What you have to do = I would like the entries transcribed word for word, please, with the pictures removed.

*** Material to process Section Begins ***

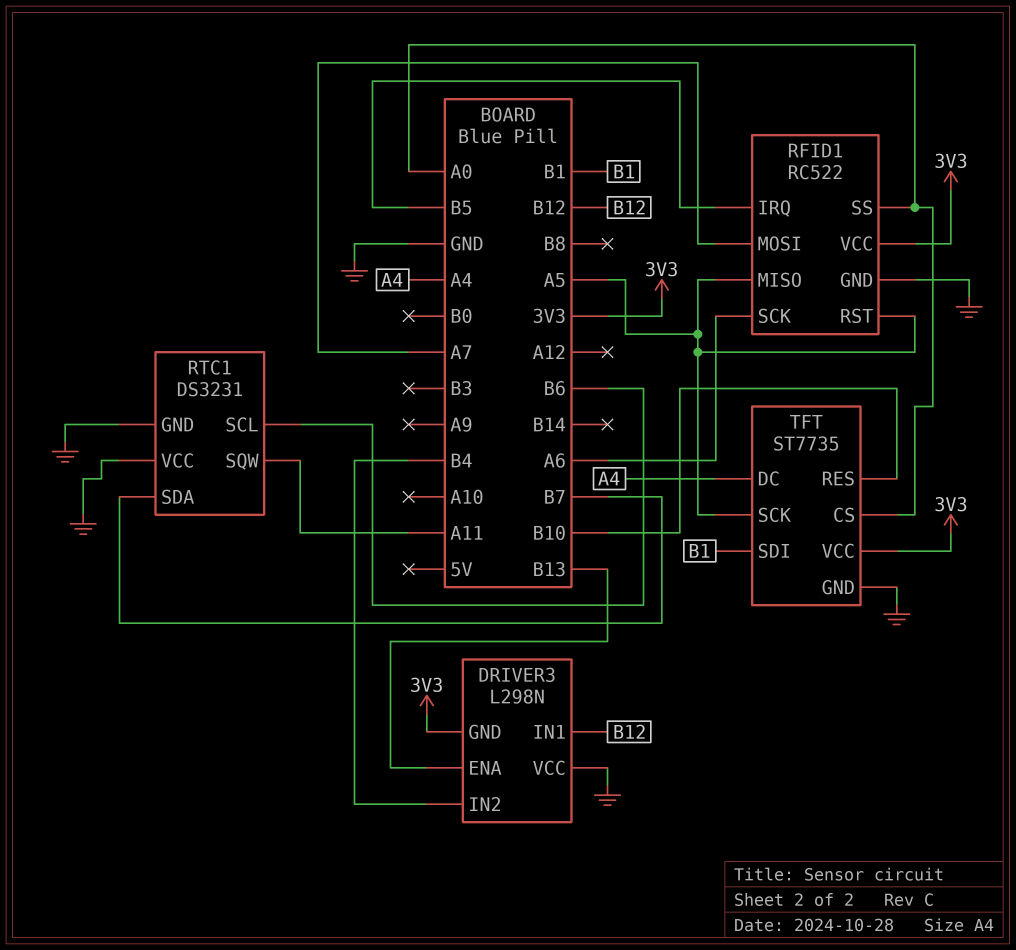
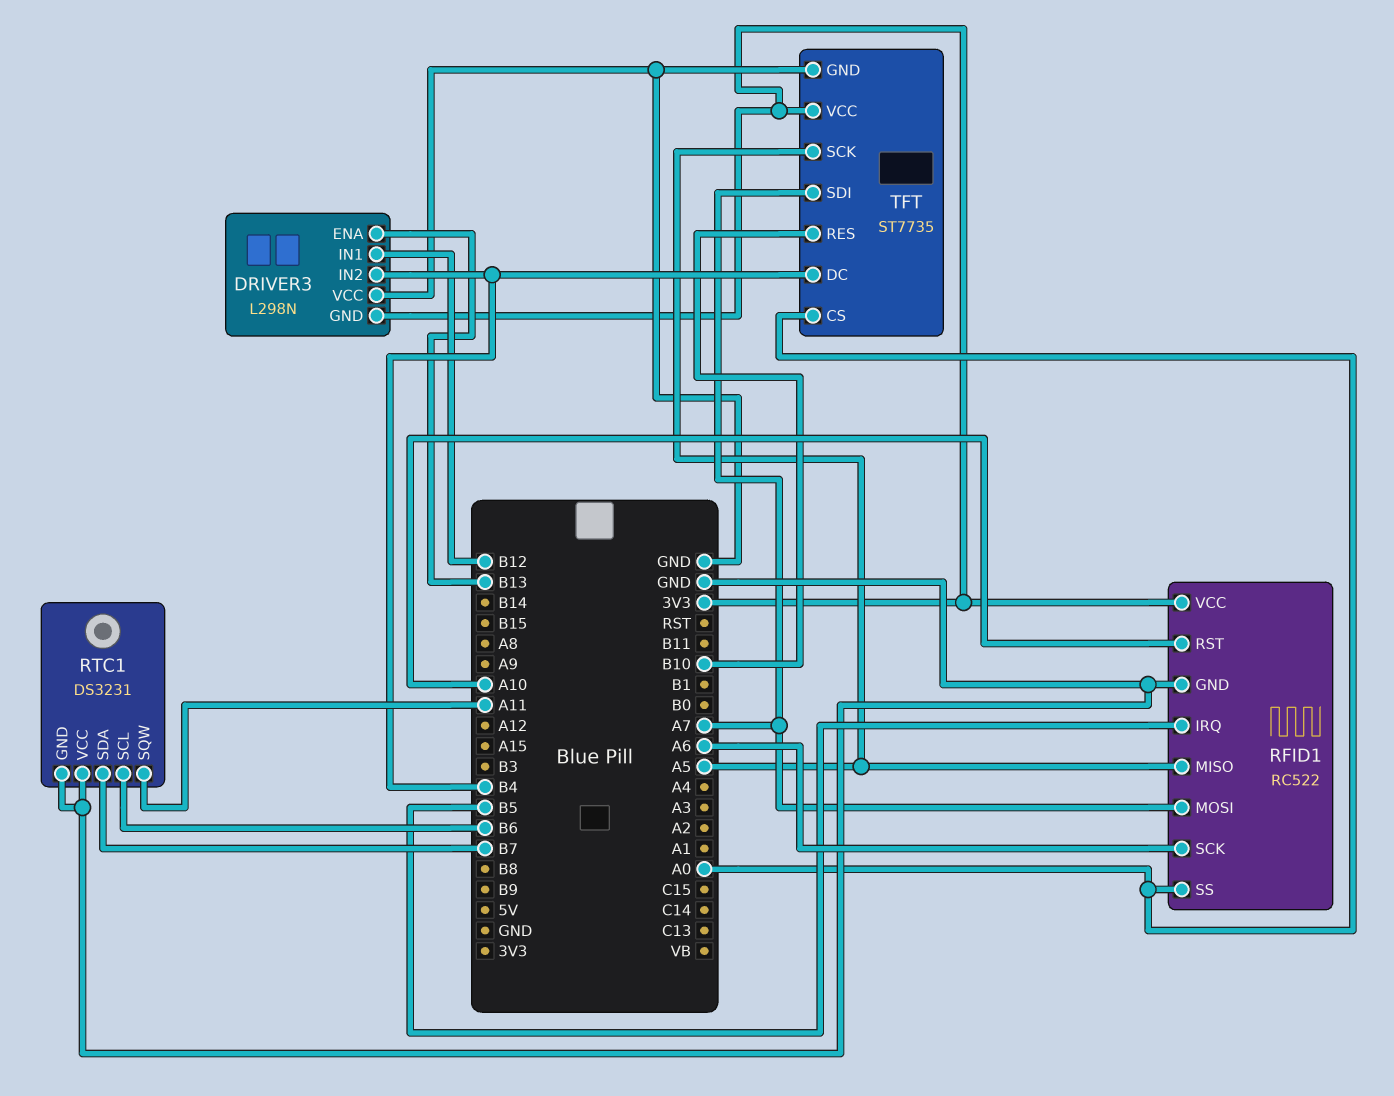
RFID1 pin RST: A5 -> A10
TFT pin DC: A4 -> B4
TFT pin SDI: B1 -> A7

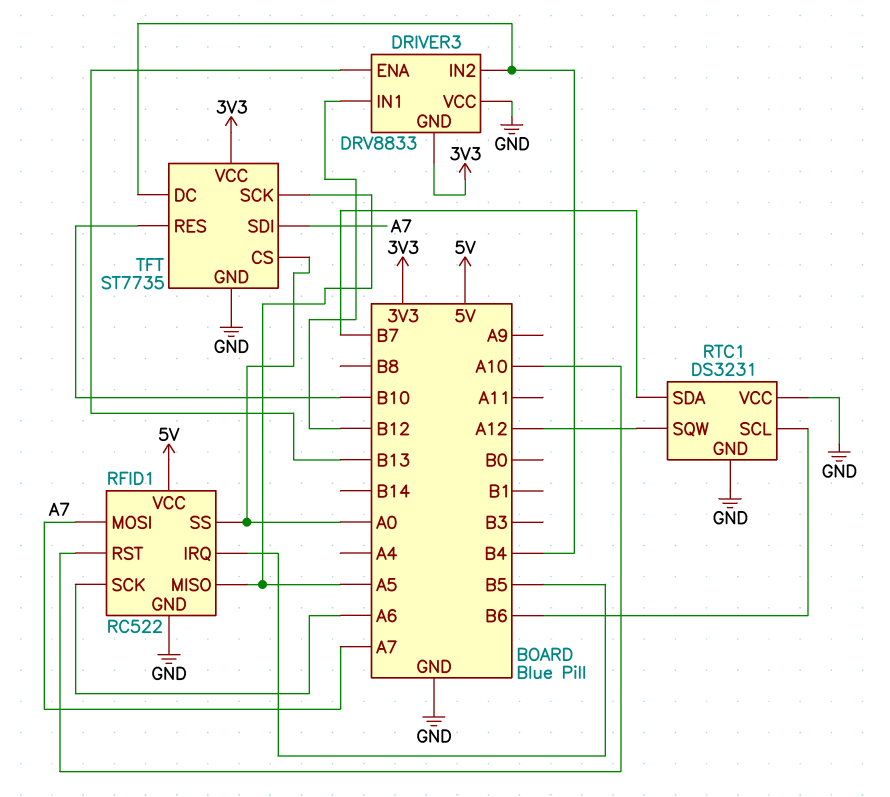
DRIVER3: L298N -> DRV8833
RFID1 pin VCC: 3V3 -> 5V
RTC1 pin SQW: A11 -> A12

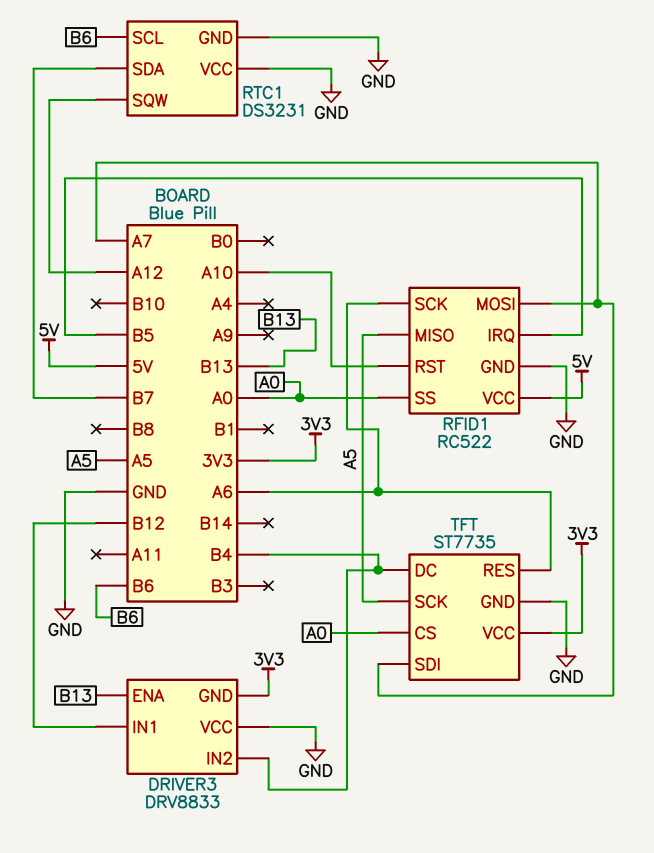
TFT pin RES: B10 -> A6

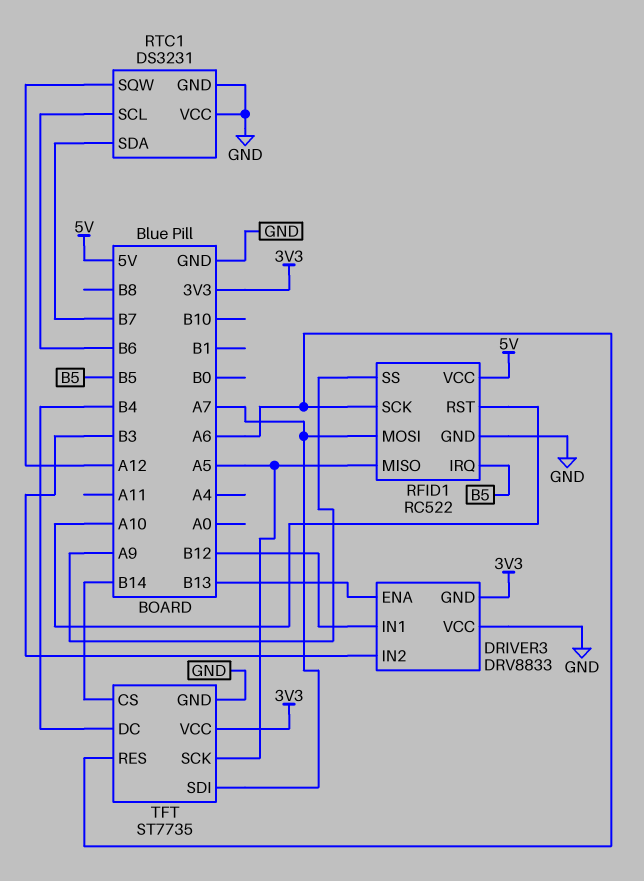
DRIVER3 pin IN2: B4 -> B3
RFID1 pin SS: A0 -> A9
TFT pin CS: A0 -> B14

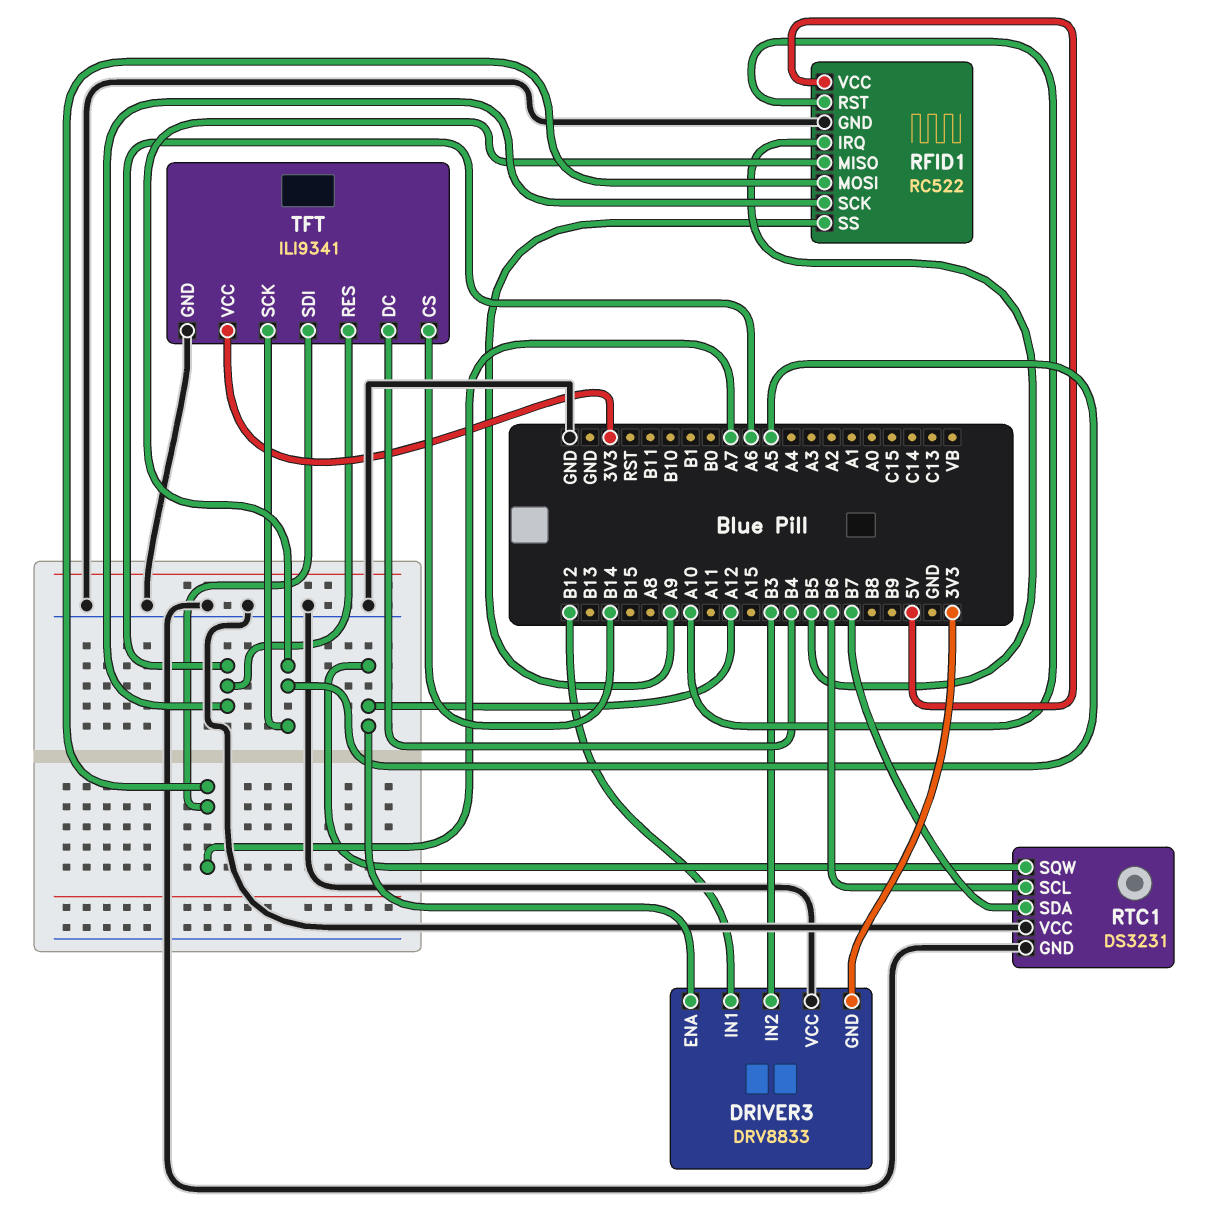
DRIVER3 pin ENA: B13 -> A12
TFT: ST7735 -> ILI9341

*** Material to process Section Ends ***

Written response =
RFID1 pin RST: A5 -> A10
TFT pin DC: A4 -> B4
TFT pin SDI: B1 -> A7

DRIVER3: L298N -> DRV8833
RFID1 pin VCC: 3V3 -> 5V
RTC1 pin SQW: A11 -> A12

TFT pin RES: B10 -> A6

DRIVER3 pin IN2: B4 -> B3
RFID1 pin SS: A0 -> A9
TFT pin CS: A0 -> B14

DRIVER3 pin ENA: B13 -> A12
TFT: ST7735 -> ILI9341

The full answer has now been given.